[Data pulled from a collection]
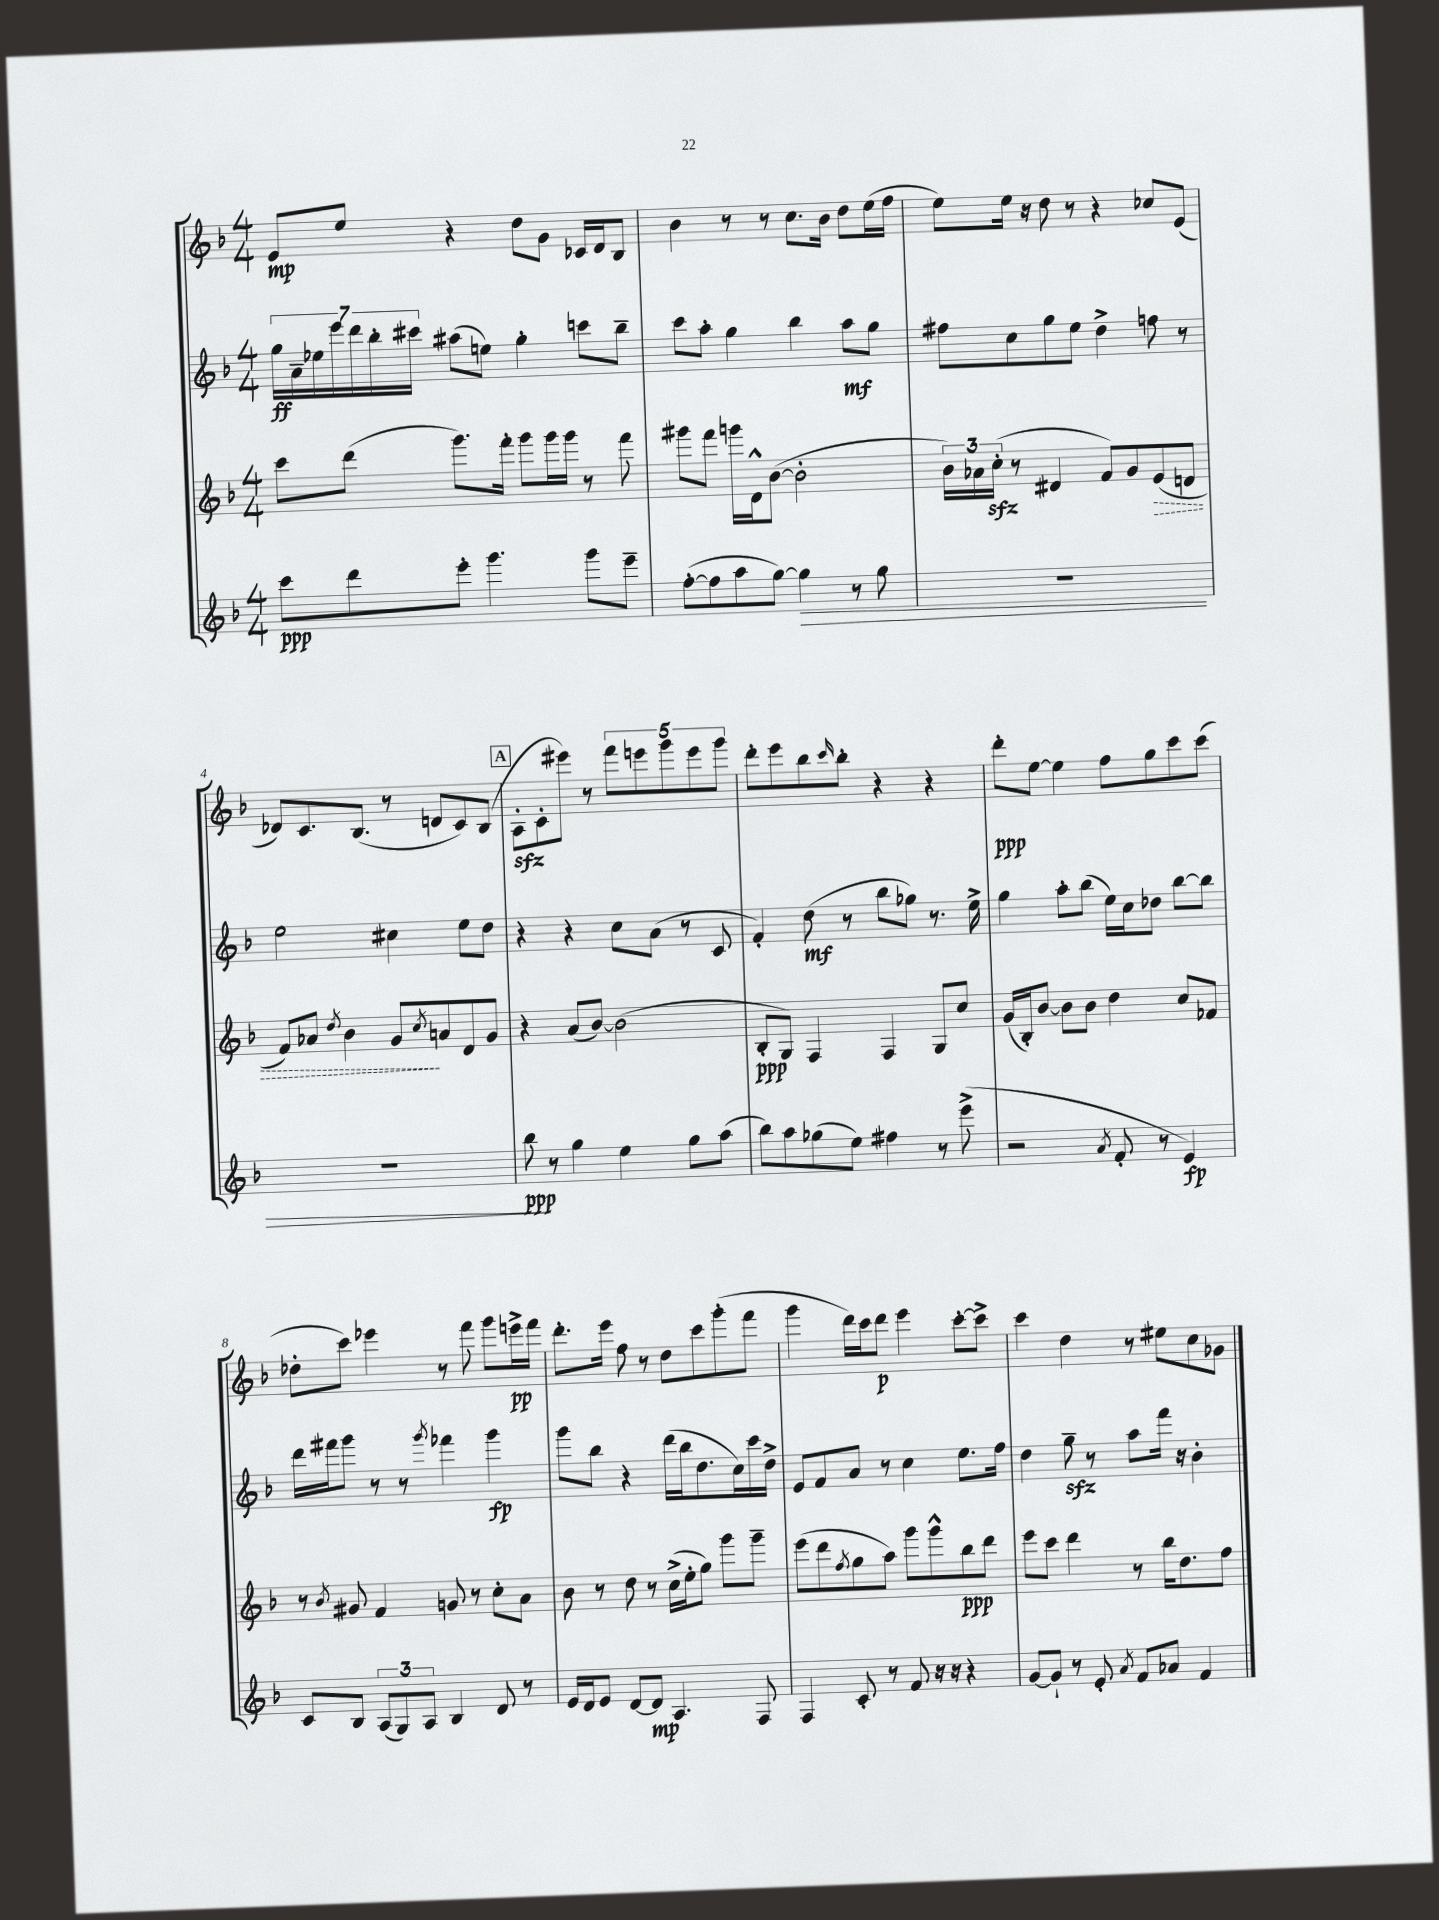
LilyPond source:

<<
\new StaffGroup <<
\new Staff = "s0" {
    \clef treble \key f \major \numericTimeSignature \time 4/4
    e'8\mp e''8 r4 d''8 g'8 ces'16 d'16 bes8 |
    bes'4 r8 r8 c''8. bes'16 d''8 e''16( f''16 |
    e''8) e''16 r16 d''8 r8 r4 ces''8 e'8( |
    des'8) c'8. bes8.( r8 d'8 c'8) bes8( |
    \mark \markup { \box "A" } a8-.\sfz c'8-. eis'''8) r8 \tuplet 5/4 { f'''8 e'''8 g'''8 e'''8 g'''8 } |
    d'''8-. e'''8 bes''8 \grace { c'''16 } bes''8-. r4 r4 |
    d'''8-.\ppp e''8~ e''4 f''8 g''8 c'''8 c'''8( |
    des''8-. c'''8) ees'''4 r8 f'''8 g'''8 e'''16->\pp f'''16 |
    d'''8.-. e'''16 f''8 r8 d''8 c'''8 g'''8-.( f'''8 |
    g'''4 d'''16) c'''16 d'''8\p e'''4 c'''8~-. c'''8-> |
    c'''4 d''4 r8 eis''8 c''8 ges'8 \bar "|." |
}
\new Staff = "s1" {
    \clef treble \key f \major \numericTimeSignature \time 4/4
    \tuplet 7/4 { g''16\ff a'16-- ees''16 e'''16 d'''16 bes''16-. cis'''16 } ais''8( e''8) g''4-. c'''8 bes''8-- |
    c'''8 a''8-. g''4 bes''4 a''8\mf g''8 |
    fis''8 c''8 g''8 e''8 d''4-> f''8 r8 |
    e''2 cis''4 e''8 d''8 |
    \mark \markup { \box "A" } r4 r4 c''8 a'8( r8 c'8 |
    f'4-.) d''8\mf( r8 bes''8 ges''8) r8. e''16-> |
    g''4 a''8-. bes''8( e''16) c''16 des''8 bes''8~ bes''8 |
    d'''16 fis'''16 g'''8 r8 r8 \acciaccatura { g'''8 } fes'''4 g'''4\fp |
    g'''8 bes''8 r4 d'''16( bes''16 d''8. c''16) c'''16 d''16-> |
    e'8 f'8 a'8 r8 c''4 e''8. f''16 |
    d''4 g''8--\sfz r8 a''8 f'''16 r16 bes'4-. \bar "|." |
}
\new Staff = "s2" {
    \clef treble \key f \major \numericTimeSignature \time 4/4
    c'''8 d'''8( g'''8.) f'''16-. g'''8 g'''16 g'''16 r8 f'''8 |
    gis'''8 f'''8 g'''16 d'16-^ bes'8~( bes'2-. |
    \tuplet 3/2 { bes'16) aes'16 c''16-.\sfz( } r8 dis'4 f'8) g'8 \once \override Hairpin.style = #'dashed-line e'8\>( d'8 |
    f'8) aes'8 \acciaccatura { d''8 } bes'4 g'8\! \acciaccatura { c''8 } a'8 d'8 g'8 |
    \mark \markup { \box "A" } r4 a'8( bes'8~) bes'2( |
    bes8-.\ppp g8) f4 f4 g8 c''8 |
    g'16( bes16-.) bes'8~ bes'8 bes'8 d''4 c''8 fes'8 |
    r8 \acciaccatura { bes'8 } gis'8 f'4 g'8 r8 c''8-. a'8 |
    bes'8 r8 d''8 r8 c''16->( e''16-. g''8) g'''8 g'''8-- |
    e'''8( d'''8 \acciaccatura { f''8 } g''8 a''8) g'''8 g'''8-^ bes''8\ppp d'''8 |
    e'''8 c'''8 d'''4 r8 bes''16 d''8. f''8 \bar "|." |
}
\new Staff = "s3" {
    \clef treble \key f \major \numericTimeSignature \time 4/4
    c'''8\ppp d'''8 e'''8-. g'''4. g'''8 e'''8-- |
    f''8~-.( f''8 a''8 g''8~) g''4\> r8 g''8 |
    R1 |
    R1 |
    \mark \markup { \box "A" } bes''8\ppp\! r8 g''4 e''4 g''8 a''8( |
    bes''8) a''8 ges''8( e''8) fis''4 r8 e'''8->( |
    r2 \acciaccatura { a'8 } f'8-. r8 e'4\fp) |
    c'8 bes8 \tuplet 3/2 { a8( g8) a8 } bes4 d'8 r8 |
    e'16 d'16 e'8 d'8~ d'8\mp a4. f8 |
    f4 c'8-. r8 f'8 r16 r16 r4 |
    g'8~ g'8-! r8 e'8-. \acciaccatura { a'8 } f'8 aes'8 f'4 \bar "|." |
}
>>
>>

▶ [Written request]: Please extract every line of the records that contains the word "markup".

▶ [Output for this exercise]:
    \mark \markup { \box "A" } a8-.\sfz c'8-. eis'''8) r8 \tuplet 5/4 { f'''8 e'''8 g'''8 e'''8 g'''8 } |
    \mark \markup { \box "A" } r4 r4 c''8 a'8( r8 c'8 |
    \mark \markup { \box "A" } r4 a'8( bes'8~) bes'2( |
    \mark \markup { \box "A" } bes''8\ppp\! r8 g''4 e''4 g''8 a''8( |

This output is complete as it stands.